*GIVEN ENTRIES*
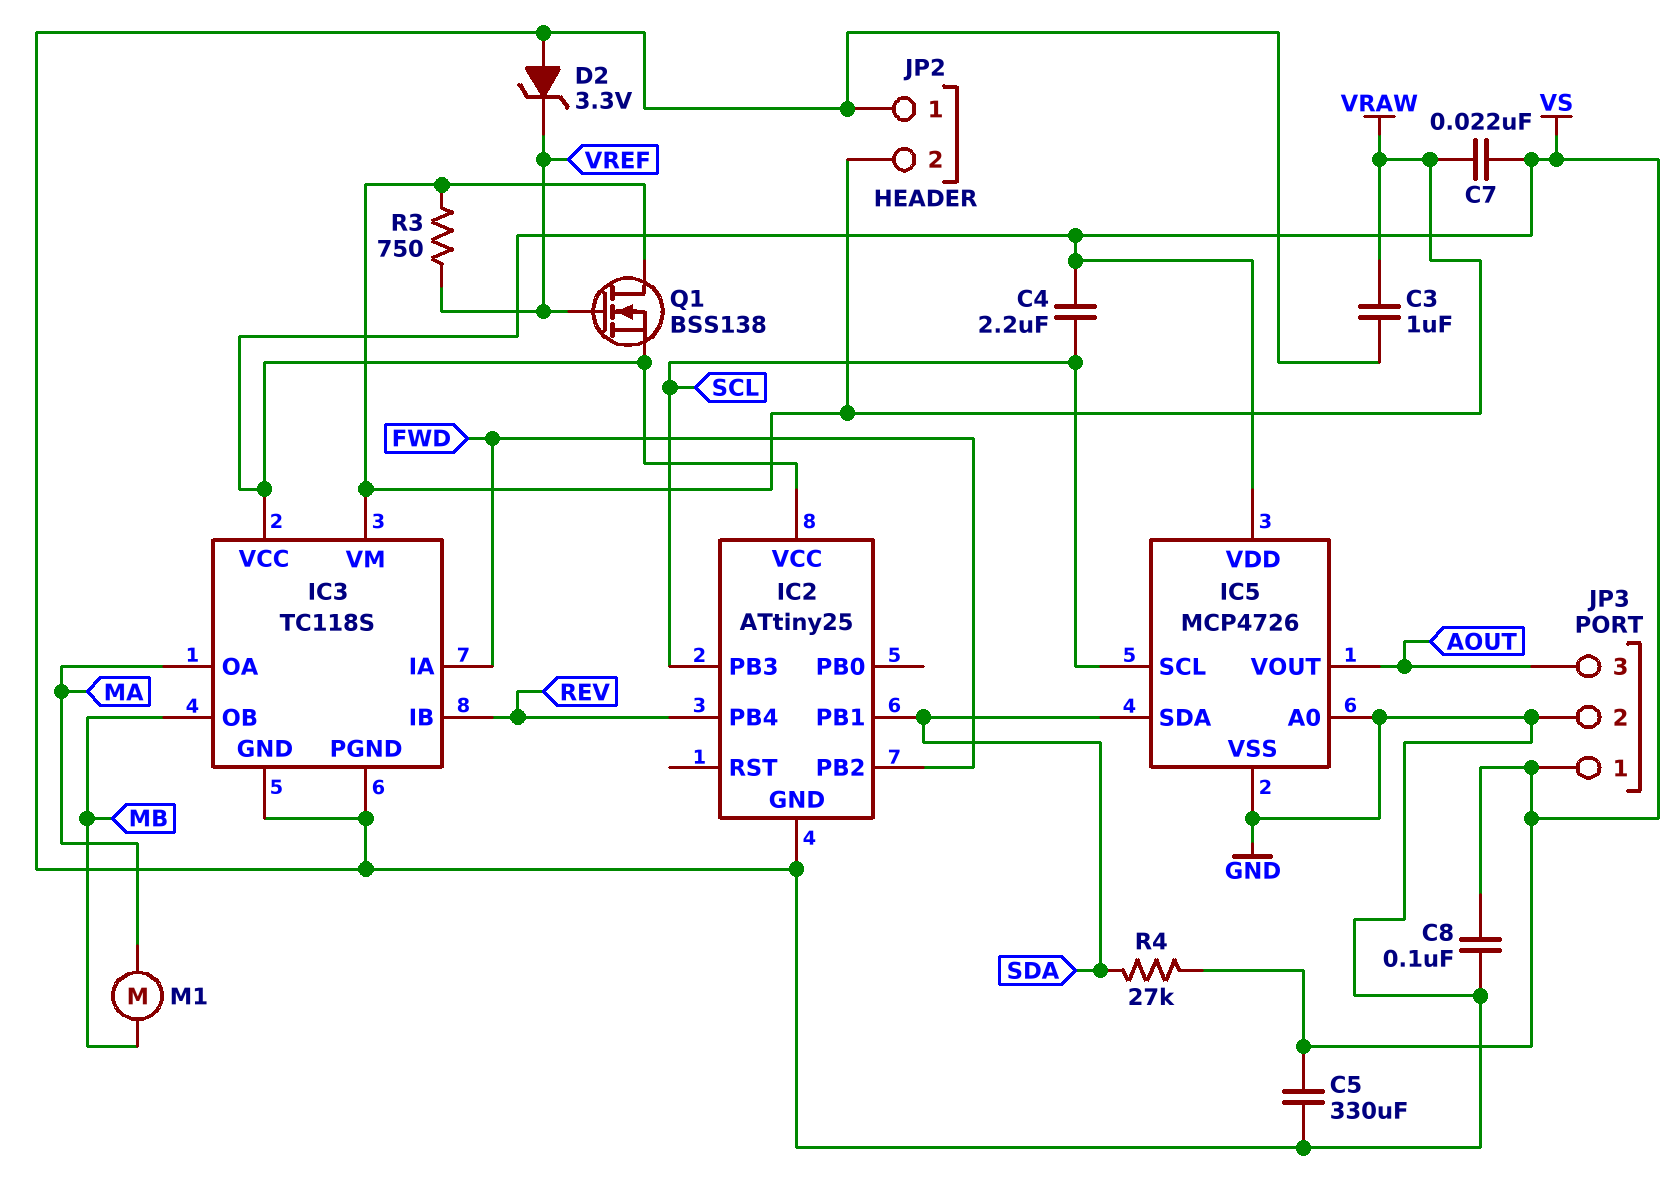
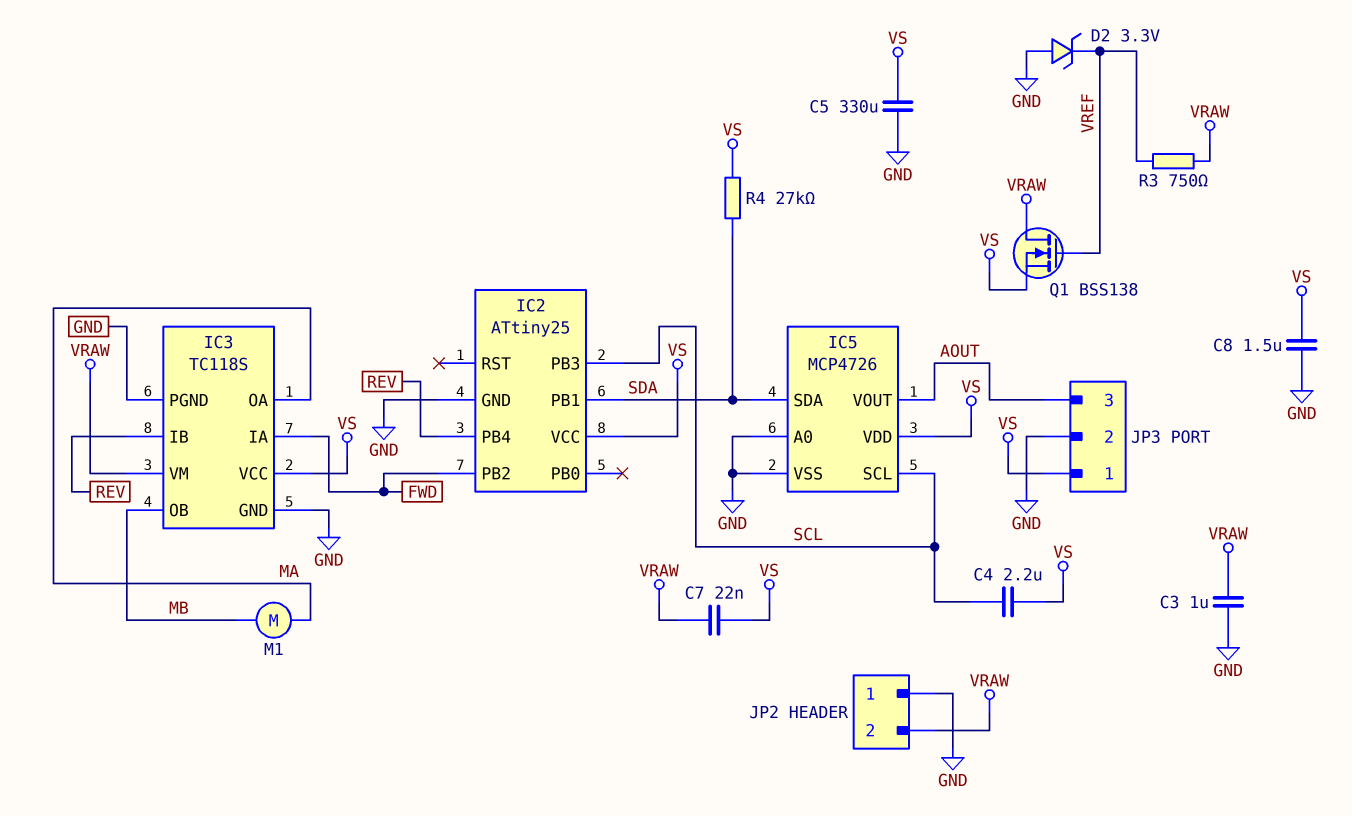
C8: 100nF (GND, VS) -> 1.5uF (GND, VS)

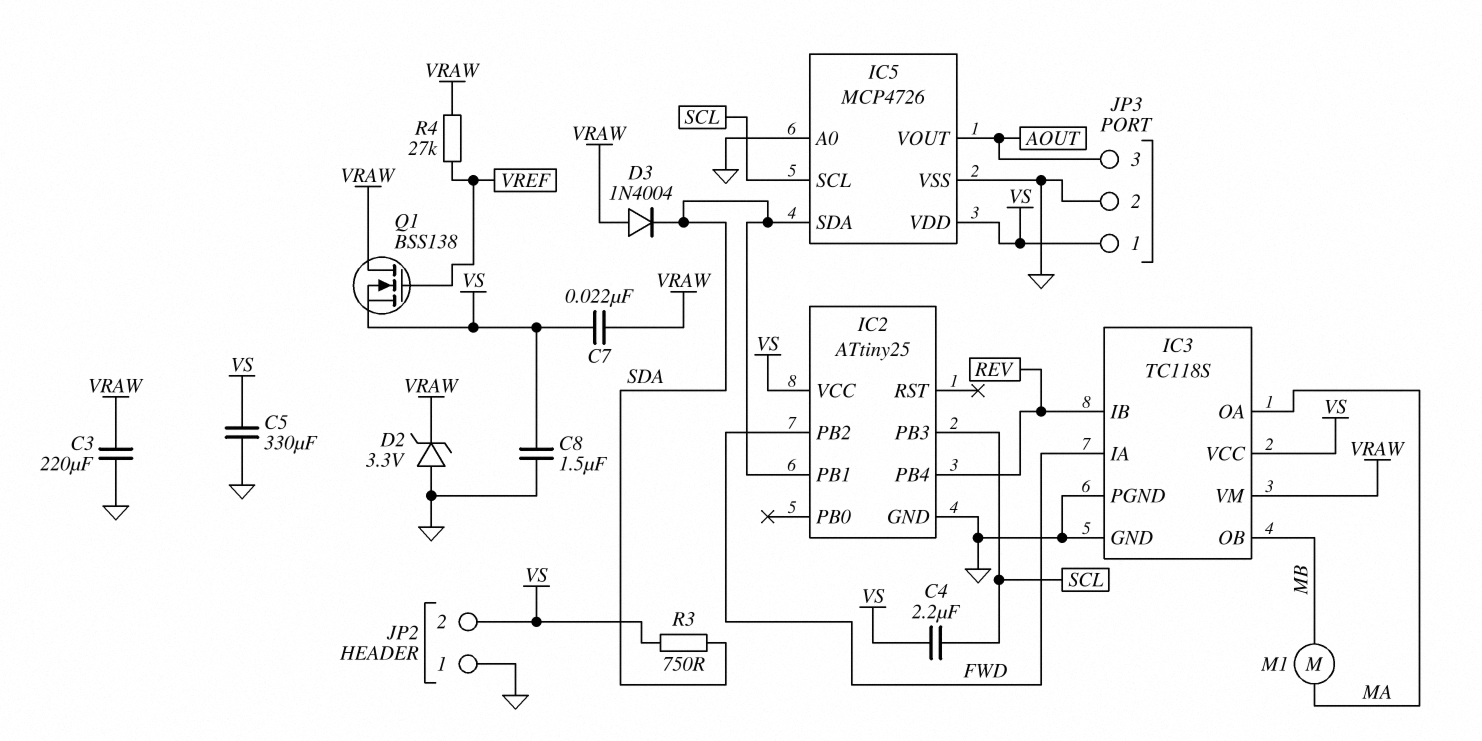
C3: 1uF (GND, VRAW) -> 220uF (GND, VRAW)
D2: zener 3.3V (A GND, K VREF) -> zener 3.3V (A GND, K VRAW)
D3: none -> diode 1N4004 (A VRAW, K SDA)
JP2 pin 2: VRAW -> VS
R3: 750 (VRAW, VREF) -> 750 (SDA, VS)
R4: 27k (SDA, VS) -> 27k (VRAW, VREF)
* * *
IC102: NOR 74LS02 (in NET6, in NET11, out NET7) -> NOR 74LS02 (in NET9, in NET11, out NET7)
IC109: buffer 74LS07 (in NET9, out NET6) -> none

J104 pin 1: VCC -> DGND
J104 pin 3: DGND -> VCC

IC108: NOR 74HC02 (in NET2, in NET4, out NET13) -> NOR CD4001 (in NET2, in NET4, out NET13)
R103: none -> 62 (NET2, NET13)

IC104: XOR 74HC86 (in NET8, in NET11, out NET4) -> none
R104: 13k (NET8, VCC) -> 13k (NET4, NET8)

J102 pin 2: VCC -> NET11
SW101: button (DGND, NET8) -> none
* * *
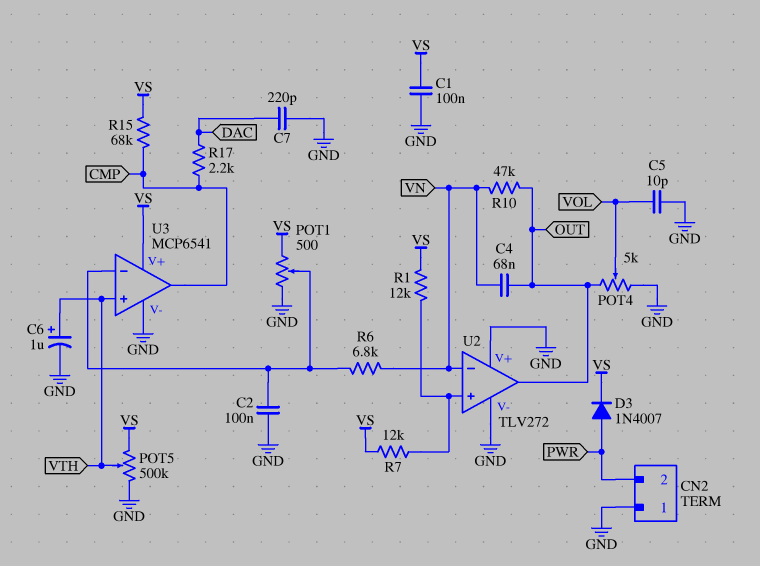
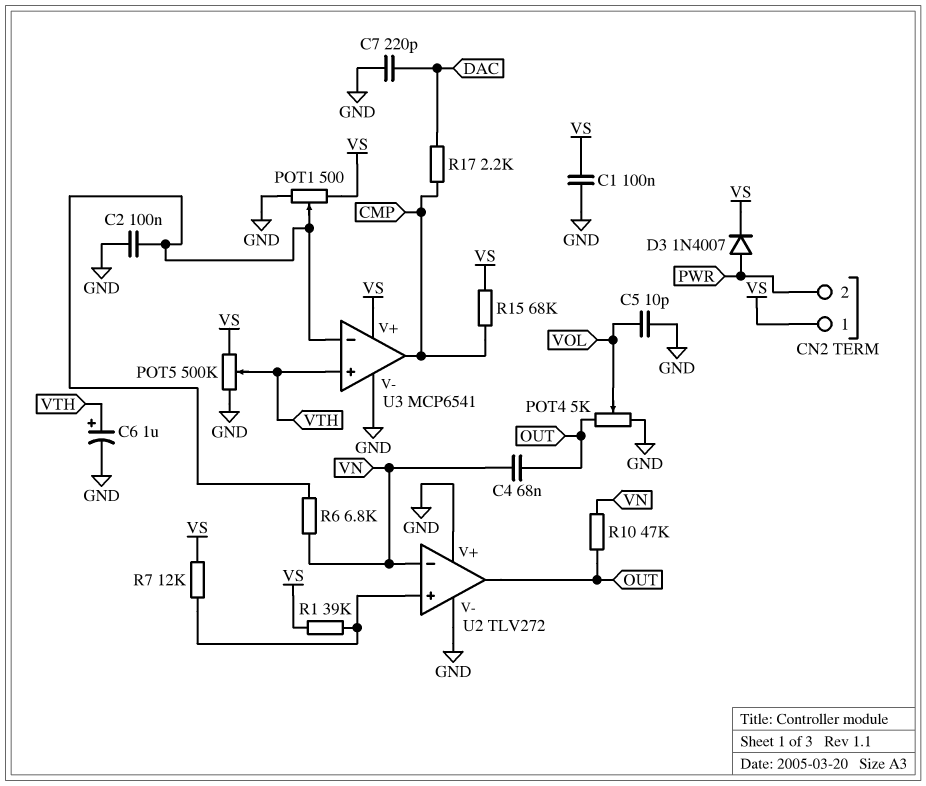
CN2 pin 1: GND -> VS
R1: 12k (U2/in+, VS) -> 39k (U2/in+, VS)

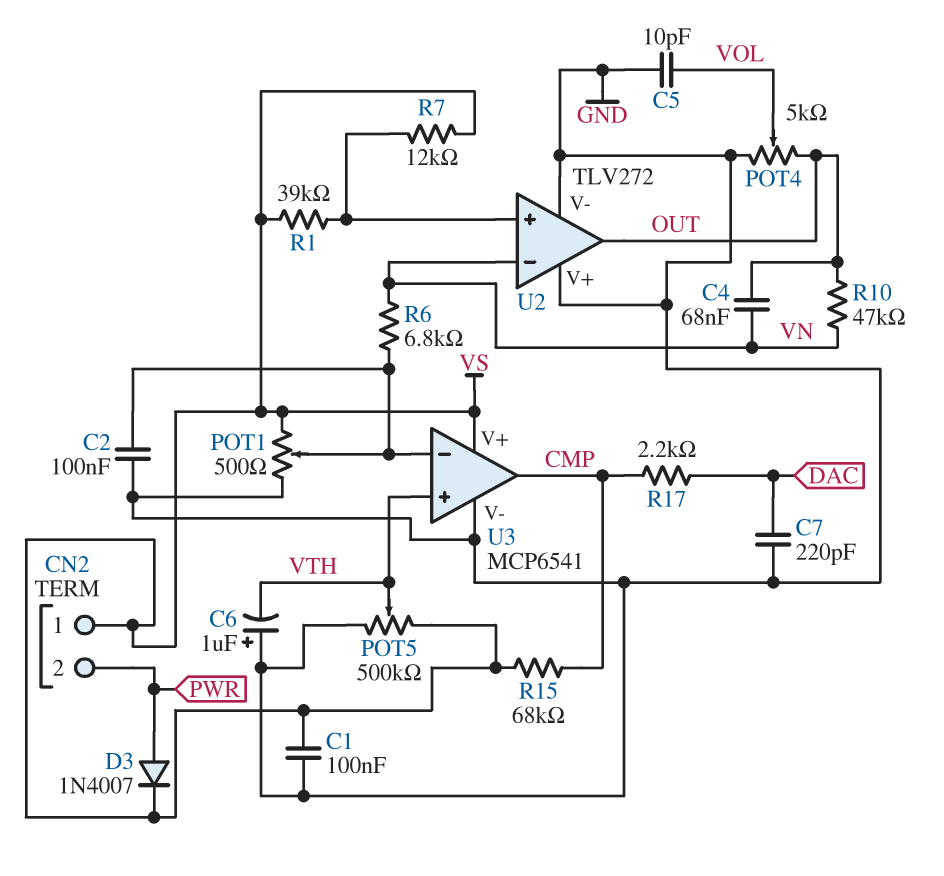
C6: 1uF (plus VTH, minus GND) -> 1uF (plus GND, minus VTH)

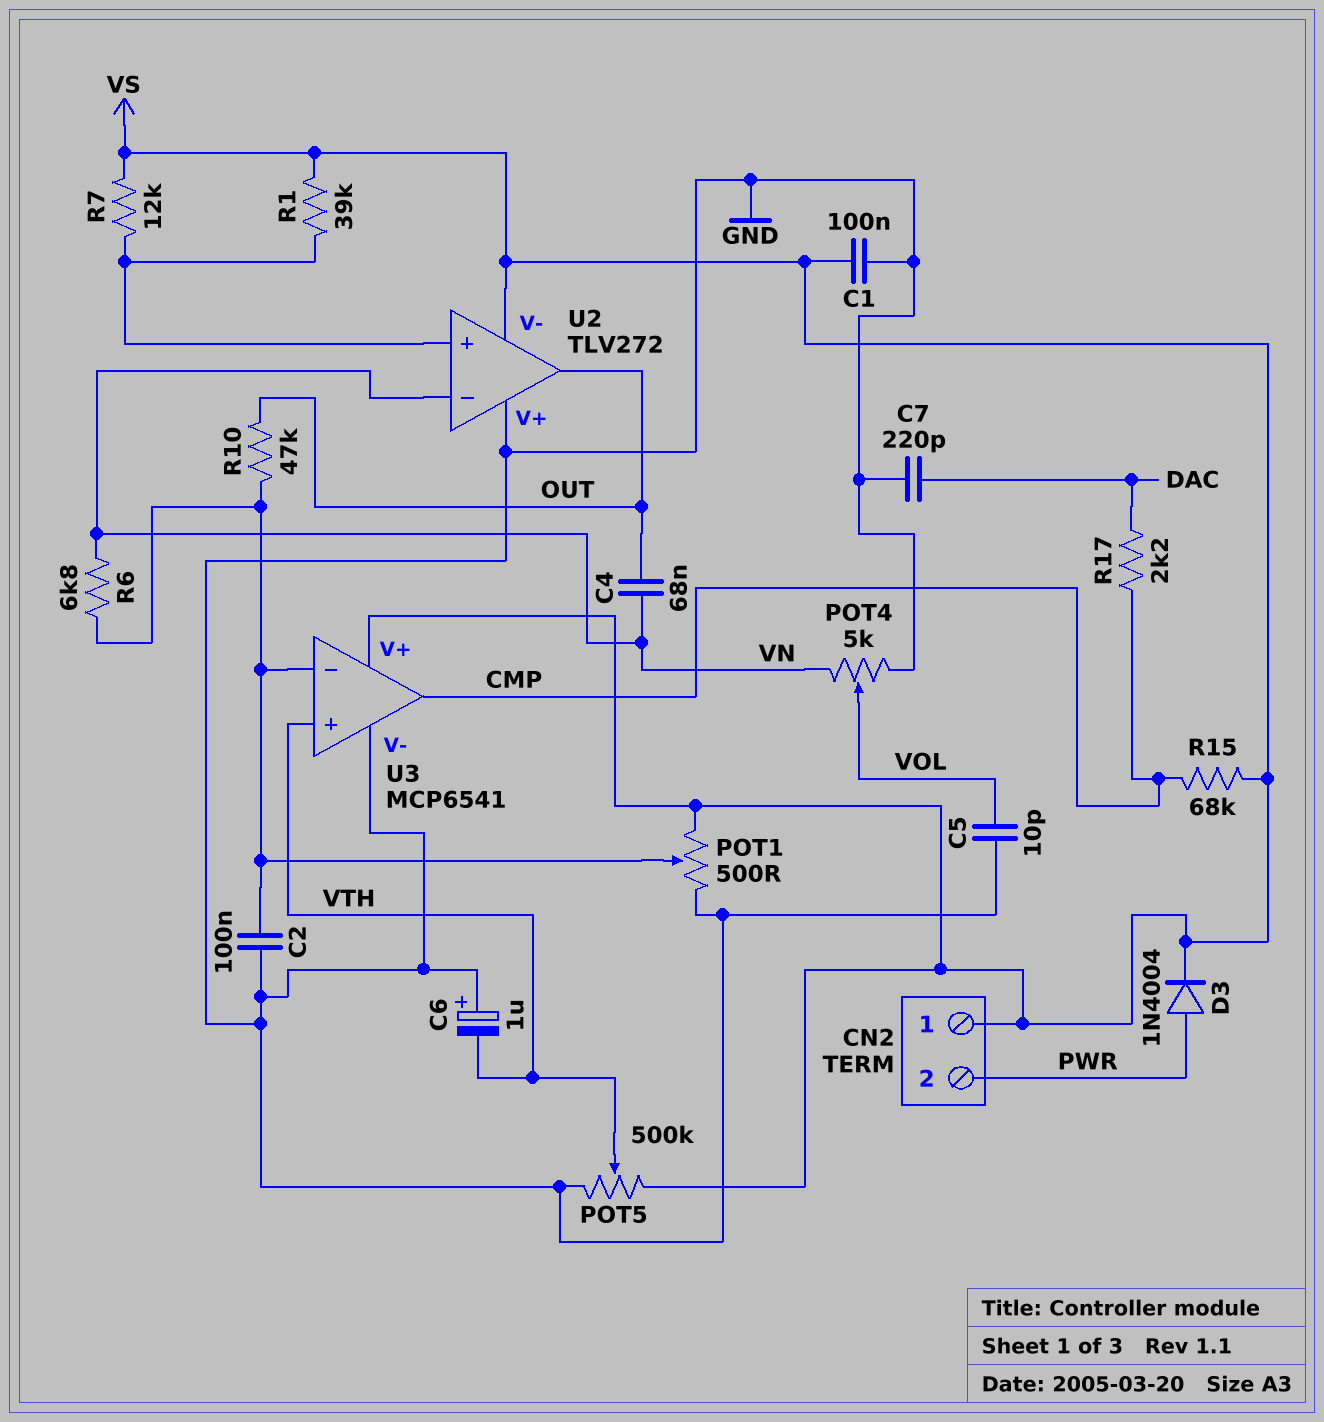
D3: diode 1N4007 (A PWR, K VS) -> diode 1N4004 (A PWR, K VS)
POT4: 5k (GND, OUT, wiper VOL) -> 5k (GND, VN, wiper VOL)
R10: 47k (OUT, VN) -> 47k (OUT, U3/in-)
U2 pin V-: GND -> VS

*WORK INSTRUCTIONS*
Give again exactly, and only, the lines above starting at the one with "C3: 1uF (GND, VRAW) -> 220uF (GND, VRAW)" and ending at the one with "R4: 27k (SDA, VS) -> 27k (VRAW, VREF)".

*SOLUTION TO THIS TASK*
C3: 1uF (GND, VRAW) -> 220uF (GND, VRAW)
D2: zener 3.3V (A GND, K VREF) -> zener 3.3V (A GND, K VRAW)
D3: none -> diode 1N4004 (A VRAW, K SDA)
JP2 pin 2: VRAW -> VS
R3: 750 (VRAW, VREF) -> 750 (SDA, VS)
R4: 27k (SDA, VS) -> 27k (VRAW, VREF)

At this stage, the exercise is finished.